» Source records:

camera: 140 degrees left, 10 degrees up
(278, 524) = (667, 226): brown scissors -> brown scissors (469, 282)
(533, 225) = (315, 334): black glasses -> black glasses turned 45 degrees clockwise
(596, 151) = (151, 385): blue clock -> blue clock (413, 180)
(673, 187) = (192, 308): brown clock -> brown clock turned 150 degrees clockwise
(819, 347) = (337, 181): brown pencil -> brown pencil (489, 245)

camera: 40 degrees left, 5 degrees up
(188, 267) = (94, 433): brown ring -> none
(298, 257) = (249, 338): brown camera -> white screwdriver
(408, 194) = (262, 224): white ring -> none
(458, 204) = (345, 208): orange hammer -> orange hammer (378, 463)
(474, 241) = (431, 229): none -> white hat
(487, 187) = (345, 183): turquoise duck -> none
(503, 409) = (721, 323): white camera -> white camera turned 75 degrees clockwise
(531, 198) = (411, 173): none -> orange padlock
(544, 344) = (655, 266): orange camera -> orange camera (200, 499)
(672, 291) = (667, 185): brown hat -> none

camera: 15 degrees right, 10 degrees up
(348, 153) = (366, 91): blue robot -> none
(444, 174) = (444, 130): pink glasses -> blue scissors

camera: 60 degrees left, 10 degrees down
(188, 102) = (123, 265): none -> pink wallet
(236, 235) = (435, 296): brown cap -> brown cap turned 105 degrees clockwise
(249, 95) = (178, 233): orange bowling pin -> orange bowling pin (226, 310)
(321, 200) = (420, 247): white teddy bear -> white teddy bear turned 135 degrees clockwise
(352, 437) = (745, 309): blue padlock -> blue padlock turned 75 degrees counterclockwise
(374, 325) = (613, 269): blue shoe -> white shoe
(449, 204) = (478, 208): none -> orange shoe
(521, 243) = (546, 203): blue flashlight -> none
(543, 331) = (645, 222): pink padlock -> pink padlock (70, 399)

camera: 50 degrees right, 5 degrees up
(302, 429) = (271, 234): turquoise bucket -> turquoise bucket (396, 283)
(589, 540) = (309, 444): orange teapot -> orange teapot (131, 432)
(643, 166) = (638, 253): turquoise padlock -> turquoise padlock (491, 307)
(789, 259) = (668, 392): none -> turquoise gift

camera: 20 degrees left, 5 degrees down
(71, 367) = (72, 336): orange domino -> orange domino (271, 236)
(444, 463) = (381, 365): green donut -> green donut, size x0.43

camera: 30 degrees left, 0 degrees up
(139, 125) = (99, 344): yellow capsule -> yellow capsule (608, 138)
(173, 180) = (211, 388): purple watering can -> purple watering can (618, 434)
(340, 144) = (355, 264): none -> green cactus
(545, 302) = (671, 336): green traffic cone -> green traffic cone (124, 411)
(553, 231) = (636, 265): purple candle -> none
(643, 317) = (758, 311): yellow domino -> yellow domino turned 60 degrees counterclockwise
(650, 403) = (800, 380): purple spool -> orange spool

» Exercise requirements:
Give back, verbatim, the lines from the top of the entries above through the line containing "(596, 151) = (151, 385): blue".

» Finished exercise:
camera: 140 degrees left, 10 degrees up
(278, 524) = (667, 226): brown scissors -> brown scissors (469, 282)
(533, 225) = (315, 334): black glasses -> black glasses turned 45 degrees clockwise
(596, 151) = (151, 385): blue clock -> blue clock (413, 180)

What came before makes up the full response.